▸ **What this task involves**
Pictures do not belong in the copy, so please give every entry below again exactly.

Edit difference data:

# # # # # # #

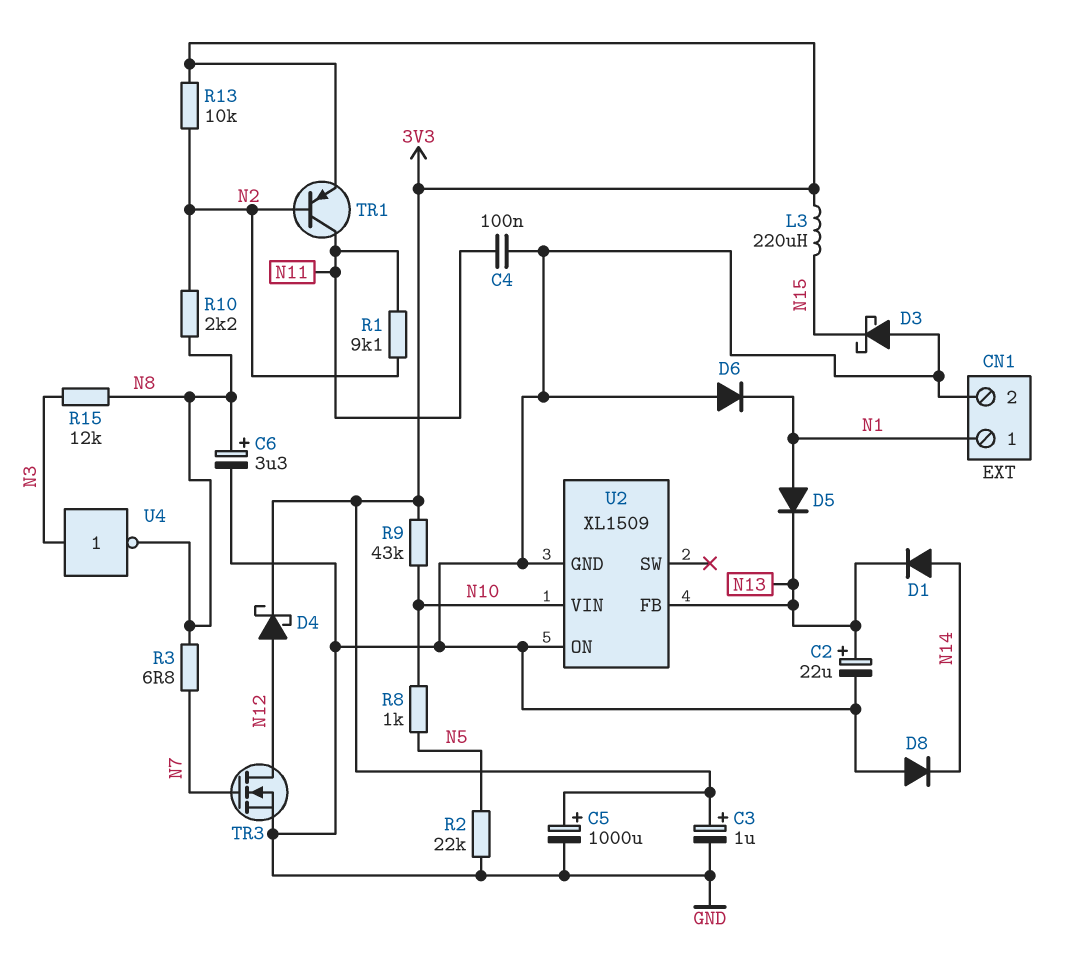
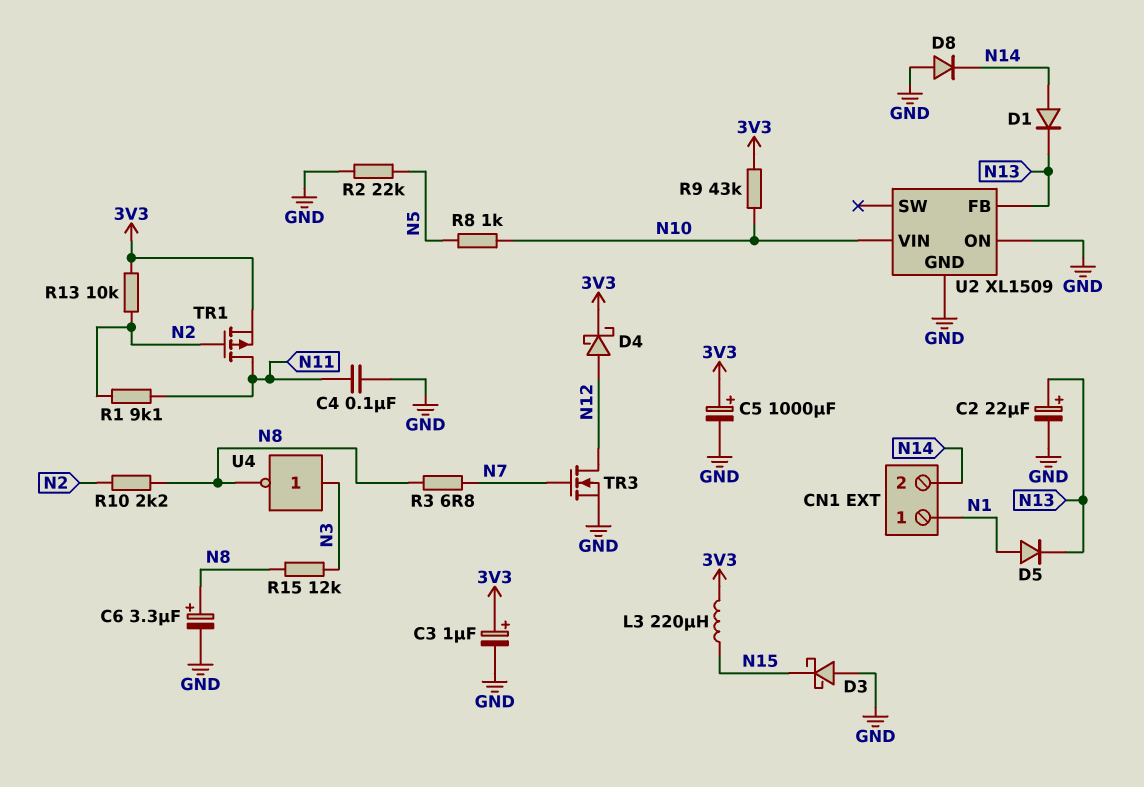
CN1 pin 2: GND -> N14
D6: diode (A GND, K N1) -> none
TR1: PNP (B N2, C N11, E 3V3) -> PMOS (G N2, D N11, S 3V3)

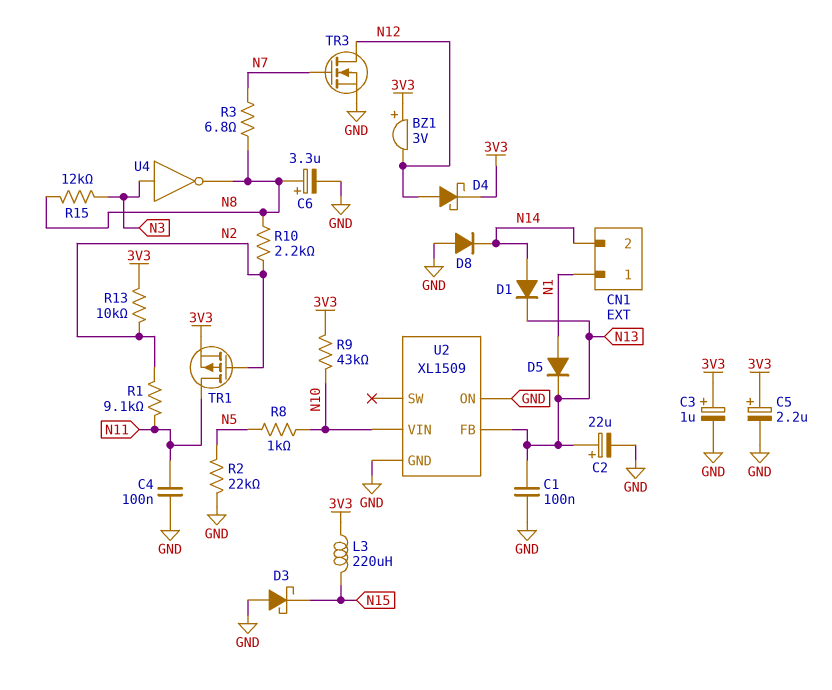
BZ1: none -> buzzer 3V (plus 3V3, minus N12)
C1: none -> 100nF (GND, N13)
C5: 1000uF (plus 3V3, minus GND) -> 2.2uF (plus 3V3, minus GND)

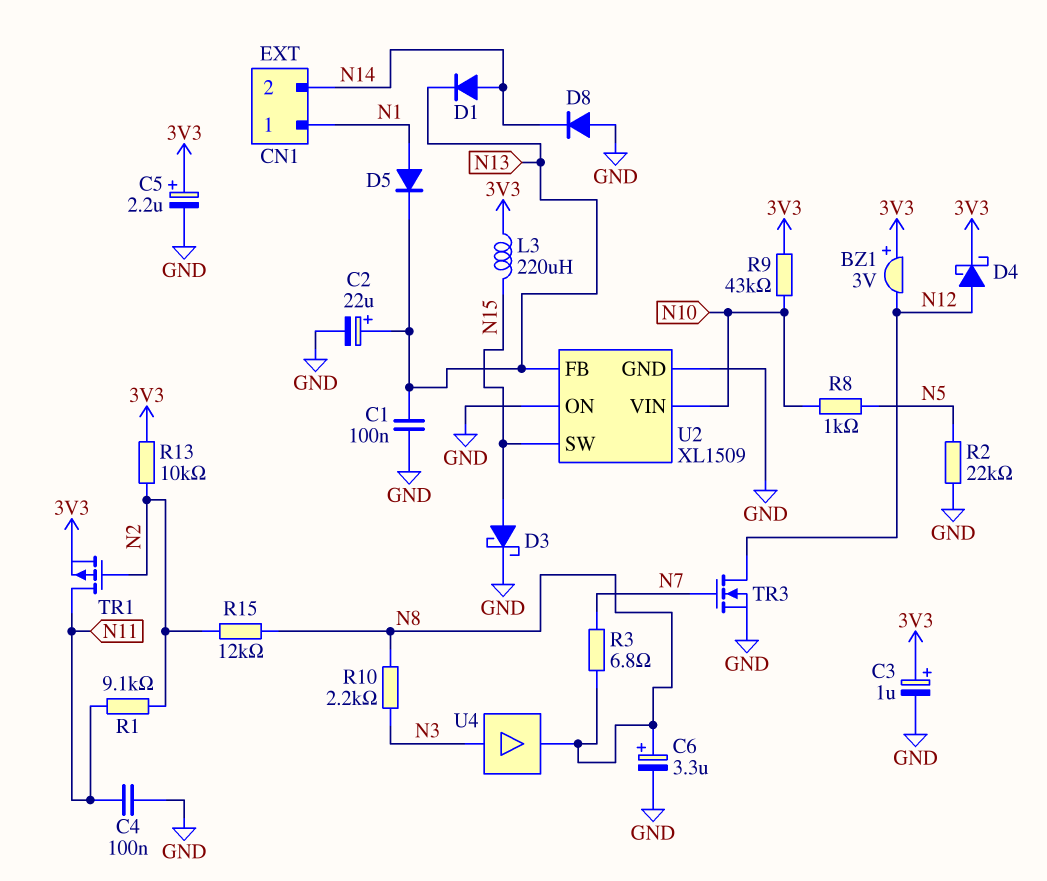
D3: schottky (A GND, K N15) -> schottky (A N15, K GND)
R10: 2.2k (N2, N8) -> 2.2k (N3, N8)
R15: 12k (N3, N8) -> 12k (N2, N8)
U2 pin SW: none -> N15
U4: NOT (in N3, out N8) -> buffer (in N3, out N8)

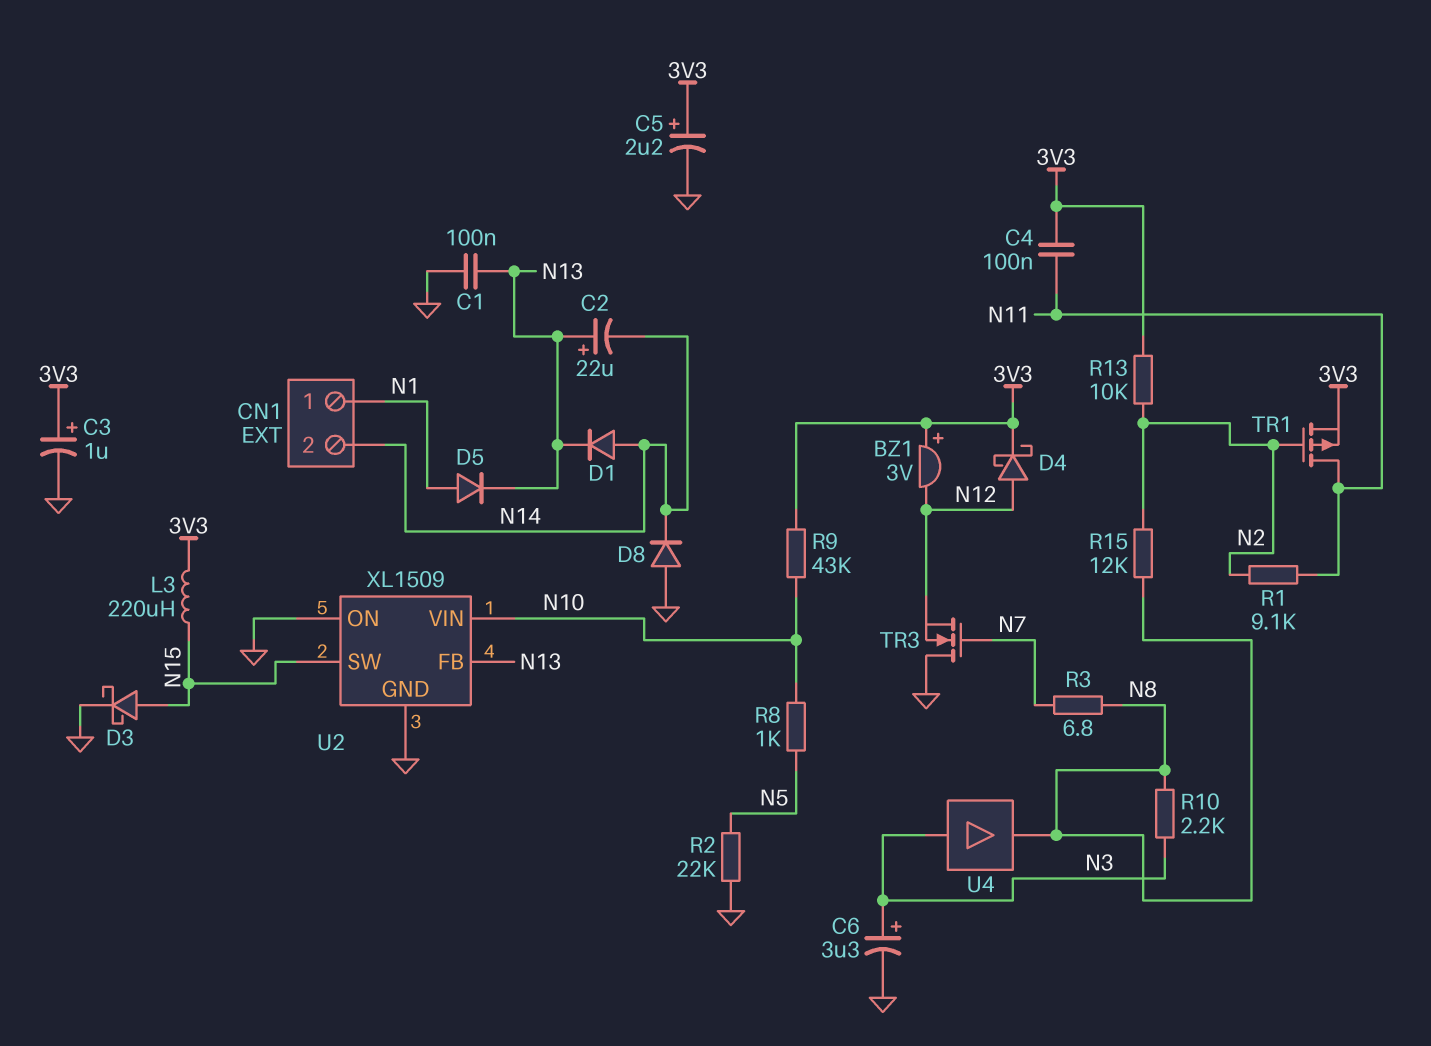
C2: 22uF (plus N13, minus GND) -> 22uF (plus N13, minus N14)
C4: 100nF (GND, N11) -> 100nF (3V3, N11)
C6: 3.3uF (plus N8, minus GND) -> 3.3uF (plus N3, minus GND)
TR3: NMOS (G N7, D N12, S GND) -> NMOS (G N7, D GND, S N12)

# # # # # # #

▸ **Completed exercise**
CN1 pin 2: GND -> N14
D6: diode (A GND, K N1) -> none
TR1: PNP (B N2, C N11, E 3V3) -> PMOS (G N2, D N11, S 3V3)

BZ1: none -> buzzer 3V (plus 3V3, minus N12)
C1: none -> 100nF (GND, N13)
C5: 1000uF (plus 3V3, minus GND) -> 2.2uF (plus 3V3, minus GND)

D3: schottky (A GND, K N15) -> schottky (A N15, K GND)
R10: 2.2k (N2, N8) -> 2.2k (N3, N8)
R15: 12k (N3, N8) -> 12k (N2, N8)
U2 pin SW: none -> N15
U4: NOT (in N3, out N8) -> buffer (in N3, out N8)

C2: 22uF (plus N13, minus GND) -> 22uF (plus N13, minus N14)
C4: 100nF (GND, N11) -> 100nF (3V3, N11)
C6: 3.3uF (plus N8, minus GND) -> 3.3uF (plus N3, minus GND)
TR3: NMOS (G N7, D N12, S GND) -> NMOS (G N7, D GND, S N12)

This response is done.